ASSIGNMENT: Reproduce every record below word for word and include no pictures.

GIVEN INFORMATION:
◇ ◇ ◇ ◇

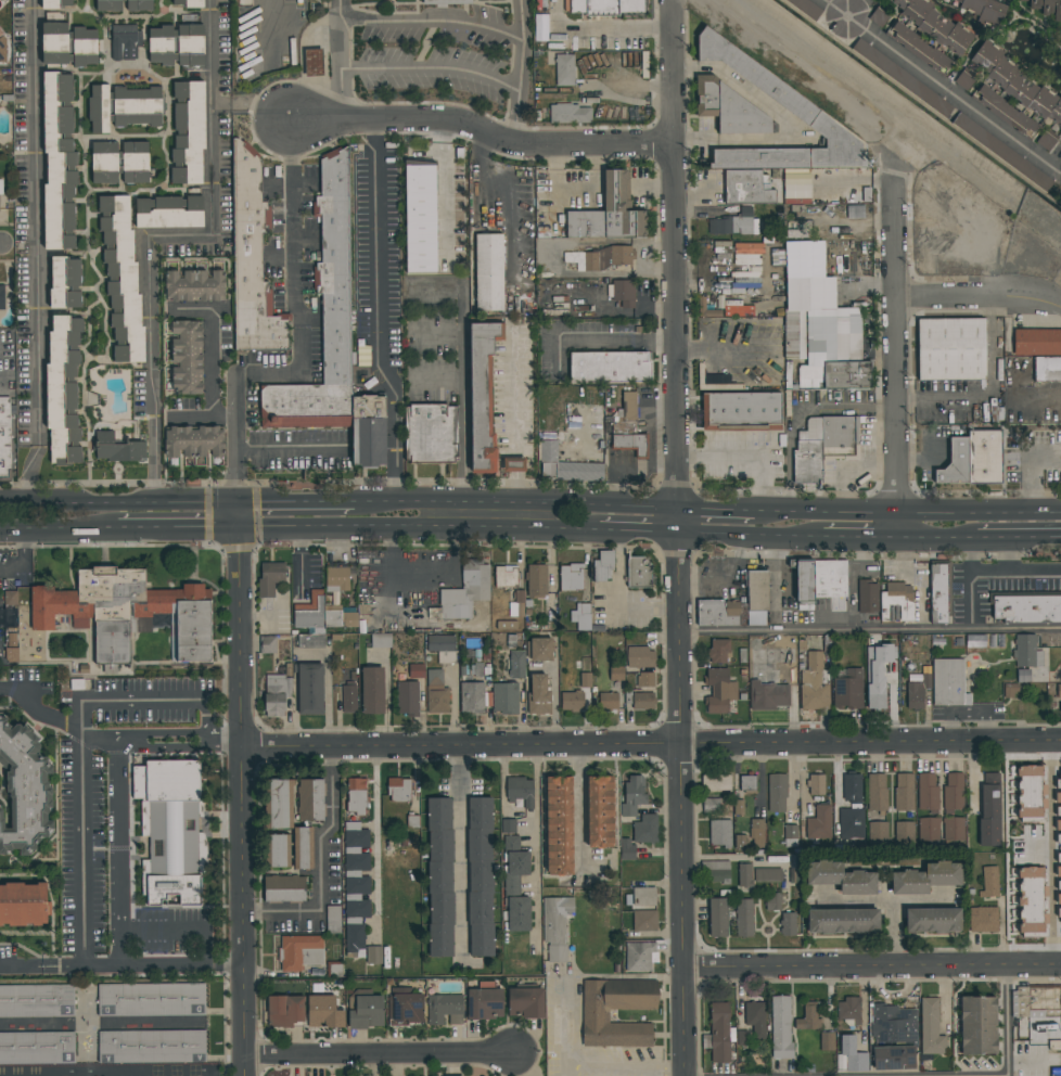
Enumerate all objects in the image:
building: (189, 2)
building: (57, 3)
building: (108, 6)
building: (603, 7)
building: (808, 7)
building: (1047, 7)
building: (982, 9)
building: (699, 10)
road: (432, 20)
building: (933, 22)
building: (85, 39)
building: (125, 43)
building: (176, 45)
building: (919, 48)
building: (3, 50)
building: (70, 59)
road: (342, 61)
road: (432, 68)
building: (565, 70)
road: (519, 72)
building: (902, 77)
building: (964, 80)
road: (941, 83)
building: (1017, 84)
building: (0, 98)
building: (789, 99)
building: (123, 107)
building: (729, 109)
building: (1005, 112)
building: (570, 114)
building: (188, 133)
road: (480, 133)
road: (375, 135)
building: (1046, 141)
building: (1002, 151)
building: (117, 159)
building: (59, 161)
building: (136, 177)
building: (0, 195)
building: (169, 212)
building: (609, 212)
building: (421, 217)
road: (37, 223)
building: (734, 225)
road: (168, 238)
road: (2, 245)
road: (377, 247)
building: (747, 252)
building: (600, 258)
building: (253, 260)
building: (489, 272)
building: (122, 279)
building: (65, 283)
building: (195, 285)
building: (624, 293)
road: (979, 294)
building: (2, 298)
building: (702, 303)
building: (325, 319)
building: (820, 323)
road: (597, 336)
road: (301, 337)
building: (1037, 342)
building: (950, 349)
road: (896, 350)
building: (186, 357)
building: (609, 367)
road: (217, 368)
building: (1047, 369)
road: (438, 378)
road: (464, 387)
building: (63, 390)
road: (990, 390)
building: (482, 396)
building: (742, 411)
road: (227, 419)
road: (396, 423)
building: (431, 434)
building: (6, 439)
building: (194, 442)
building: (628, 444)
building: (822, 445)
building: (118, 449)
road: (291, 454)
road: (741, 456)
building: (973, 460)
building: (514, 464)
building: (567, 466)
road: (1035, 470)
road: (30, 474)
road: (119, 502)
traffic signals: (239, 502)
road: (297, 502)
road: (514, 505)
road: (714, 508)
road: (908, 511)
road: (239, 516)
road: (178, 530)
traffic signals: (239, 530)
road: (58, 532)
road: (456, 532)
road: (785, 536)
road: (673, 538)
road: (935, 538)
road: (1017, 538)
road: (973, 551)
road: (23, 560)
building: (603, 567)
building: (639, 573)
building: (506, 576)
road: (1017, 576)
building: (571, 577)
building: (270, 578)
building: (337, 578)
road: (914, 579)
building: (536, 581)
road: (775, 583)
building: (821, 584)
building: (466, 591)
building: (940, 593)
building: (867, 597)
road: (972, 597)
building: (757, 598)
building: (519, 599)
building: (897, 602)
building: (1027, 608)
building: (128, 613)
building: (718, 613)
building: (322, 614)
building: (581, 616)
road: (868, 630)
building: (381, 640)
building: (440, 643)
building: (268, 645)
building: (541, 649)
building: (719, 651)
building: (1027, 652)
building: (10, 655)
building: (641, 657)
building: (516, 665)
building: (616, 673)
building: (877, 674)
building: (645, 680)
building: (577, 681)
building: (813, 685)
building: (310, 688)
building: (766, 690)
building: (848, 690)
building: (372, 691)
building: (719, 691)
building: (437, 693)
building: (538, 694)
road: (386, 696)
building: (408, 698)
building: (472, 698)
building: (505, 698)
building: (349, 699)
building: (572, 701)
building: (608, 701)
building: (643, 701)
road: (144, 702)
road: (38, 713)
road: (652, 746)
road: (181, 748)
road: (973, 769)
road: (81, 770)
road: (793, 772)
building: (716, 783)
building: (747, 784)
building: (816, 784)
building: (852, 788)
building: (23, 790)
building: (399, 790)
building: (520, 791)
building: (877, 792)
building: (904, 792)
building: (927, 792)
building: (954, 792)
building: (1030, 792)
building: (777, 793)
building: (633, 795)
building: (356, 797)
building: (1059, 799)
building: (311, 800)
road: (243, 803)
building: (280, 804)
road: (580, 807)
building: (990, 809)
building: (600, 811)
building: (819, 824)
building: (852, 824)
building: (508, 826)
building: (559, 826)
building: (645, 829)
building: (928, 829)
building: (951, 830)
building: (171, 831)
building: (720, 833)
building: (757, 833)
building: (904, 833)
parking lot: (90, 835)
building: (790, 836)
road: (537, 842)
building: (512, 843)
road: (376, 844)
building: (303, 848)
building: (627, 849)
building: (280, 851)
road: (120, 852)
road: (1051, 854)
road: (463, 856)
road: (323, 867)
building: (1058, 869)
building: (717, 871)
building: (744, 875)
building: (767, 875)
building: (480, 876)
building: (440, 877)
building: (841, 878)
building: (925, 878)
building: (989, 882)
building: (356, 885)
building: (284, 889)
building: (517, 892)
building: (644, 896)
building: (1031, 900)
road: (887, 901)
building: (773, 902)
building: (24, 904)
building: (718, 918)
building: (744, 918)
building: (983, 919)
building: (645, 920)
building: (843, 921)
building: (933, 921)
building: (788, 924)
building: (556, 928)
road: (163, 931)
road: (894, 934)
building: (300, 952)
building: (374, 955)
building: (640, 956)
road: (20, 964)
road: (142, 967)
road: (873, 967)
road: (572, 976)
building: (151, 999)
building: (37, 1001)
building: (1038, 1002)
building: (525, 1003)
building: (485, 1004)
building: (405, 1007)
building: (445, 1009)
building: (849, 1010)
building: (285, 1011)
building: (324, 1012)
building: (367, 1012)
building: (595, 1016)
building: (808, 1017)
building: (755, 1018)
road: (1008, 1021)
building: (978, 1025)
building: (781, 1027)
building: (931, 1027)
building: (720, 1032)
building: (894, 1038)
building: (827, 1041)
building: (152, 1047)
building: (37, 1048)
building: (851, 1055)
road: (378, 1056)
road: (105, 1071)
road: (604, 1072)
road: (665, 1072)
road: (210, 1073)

◇ ◇ ◇ ◇

WRITTEN REPLY:
Enumerate all objects in the image:
building: (189, 2)
building: (57, 3)
building: (108, 6)
building: (603, 7)
building: (808, 7)
building: (1047, 7)
building: (982, 9)
building: (699, 10)
road: (432, 20)
building: (933, 22)
building: (85, 39)
building: (125, 43)
building: (176, 45)
building: (919, 48)
building: (3, 50)
building: (70, 59)
road: (342, 61)
road: (432, 68)
building: (565, 70)
road: (519, 72)
building: (902, 77)
building: (964, 80)
road: (941, 83)
building: (1017, 84)
building: (0, 98)
building: (789, 99)
building: (123, 107)
building: (729, 109)
building: (1005, 112)
building: (570, 114)
building: (188, 133)
road: (480, 133)
road: (375, 135)
building: (1046, 141)
building: (1002, 151)
building: (117, 159)
building: (59, 161)
building: (136, 177)
building: (0, 195)
building: (169, 212)
building: (609, 212)
building: (421, 217)
road: (37, 223)
building: (734, 225)
road: (168, 238)
road: (2, 245)
road: (377, 247)
building: (747, 252)
building: (600, 258)
building: (253, 260)
building: (489, 272)
building: (122, 279)
building: (65, 283)
building: (195, 285)
building: (624, 293)
road: (979, 294)
building: (2, 298)
building: (702, 303)
building: (325, 319)
building: (820, 323)
road: (597, 336)
road: (301, 337)
building: (1037, 342)
building: (950, 349)
road: (896, 350)
building: (186, 357)
building: (609, 367)
road: (217, 368)
building: (1047, 369)
road: (438, 378)
road: (464, 387)
building: (63, 390)
road: (990, 390)
building: (482, 396)
building: (742, 411)
road: (227, 419)
road: (396, 423)
building: (431, 434)
building: (6, 439)
building: (194, 442)
building: (628, 444)
building: (822, 445)
building: (118, 449)
road: (291, 454)
road: (741, 456)
building: (973, 460)
building: (514, 464)
building: (567, 466)
road: (1035, 470)
road: (30, 474)
road: (119, 502)
traffic signals: (239, 502)
road: (297, 502)
road: (514, 505)
road: (714, 508)
road: (908, 511)
road: (239, 516)
road: (178, 530)
traffic signals: (239, 530)
road: (58, 532)
road: (456, 532)
road: (785, 536)
road: (673, 538)
road: (935, 538)
road: (1017, 538)
road: (973, 551)
road: (23, 560)
building: (603, 567)
building: (639, 573)
building: (506, 576)
road: (1017, 576)
building: (571, 577)
building: (270, 578)
building: (337, 578)
road: (914, 579)
building: (536, 581)
road: (775, 583)
building: (821, 584)
building: (466, 591)
building: (940, 593)
building: (867, 597)
road: (972, 597)
building: (757, 598)
building: (519, 599)
building: (897, 602)
building: (1027, 608)
building: (128, 613)
building: (718, 613)
building: (322, 614)
building: (581, 616)
road: (868, 630)
building: (381, 640)
building: (440, 643)
building: (268, 645)
building: (541, 649)
building: (719, 651)
building: (1027, 652)
building: (10, 655)
building: (641, 657)
building: (516, 665)
building: (616, 673)
building: (877, 674)
building: (645, 680)
building: (577, 681)
building: (813, 685)
building: (310, 688)
building: (766, 690)
building: (848, 690)
building: (372, 691)
building: (719, 691)
building: (437, 693)
building: (538, 694)
road: (386, 696)
building: (408, 698)
building: (472, 698)
building: (505, 698)
building: (349, 699)
building: (572, 701)
building: (608, 701)
building: (643, 701)
road: (144, 702)
road: (38, 713)
road: (652, 746)
road: (181, 748)
road: (973, 769)
road: (81, 770)
road: (793, 772)
building: (716, 783)
building: (747, 784)
building: (816, 784)
building: (852, 788)
building: (23, 790)
building: (399, 790)
building: (520, 791)
building: (877, 792)
building: (904, 792)
building: (927, 792)
building: (954, 792)
building: (1030, 792)
building: (777, 793)
building: (633, 795)
building: (356, 797)
building: (1059, 799)
building: (311, 800)
road: (243, 803)
building: (280, 804)
road: (580, 807)
building: (990, 809)
building: (600, 811)
building: (819, 824)
building: (852, 824)
building: (508, 826)
building: (559, 826)
building: (645, 829)
building: (928, 829)
building: (951, 830)
building: (171, 831)
building: (720, 833)
building: (757, 833)
building: (904, 833)
parking lot: (90, 835)
building: (790, 836)
road: (537, 842)
building: (512, 843)
road: (376, 844)
building: (303, 848)
building: (627, 849)
building: (280, 851)
road: (120, 852)
road: (1051, 854)
road: (463, 856)
road: (323, 867)
building: (1058, 869)
building: (717, 871)
building: (744, 875)
building: (767, 875)
building: (480, 876)
building: (440, 877)
building: (841, 878)
building: (925, 878)
building: (989, 882)
building: (356, 885)
building: (284, 889)
building: (517, 892)
building: (644, 896)
building: (1031, 900)
road: (887, 901)
building: (773, 902)
building: (24, 904)
building: (718, 918)
building: (744, 918)
building: (983, 919)
building: (645, 920)
building: (843, 921)
building: (933, 921)
building: (788, 924)
building: (556, 928)
road: (163, 931)
road: (894, 934)
building: (300, 952)
building: (374, 955)
building: (640, 956)
road: (20, 964)
road: (142, 967)
road: (873, 967)
road: (572, 976)
building: (151, 999)
building: (37, 1001)
building: (1038, 1002)
building: (525, 1003)
building: (485, 1004)
building: (405, 1007)
building: (445, 1009)
building: (849, 1010)
building: (285, 1011)
building: (324, 1012)
building: (367, 1012)
building: (595, 1016)
building: (808, 1017)
building: (755, 1018)
road: (1008, 1021)
building: (978, 1025)
building: (781, 1027)
building: (931, 1027)
building: (720, 1032)
building: (894, 1038)
building: (827, 1041)
building: (152, 1047)
building: (37, 1048)
building: (851, 1055)
road: (378, 1056)
road: (105, 1071)
road: (604, 1072)
road: (665, 1072)
road: (210, 1073)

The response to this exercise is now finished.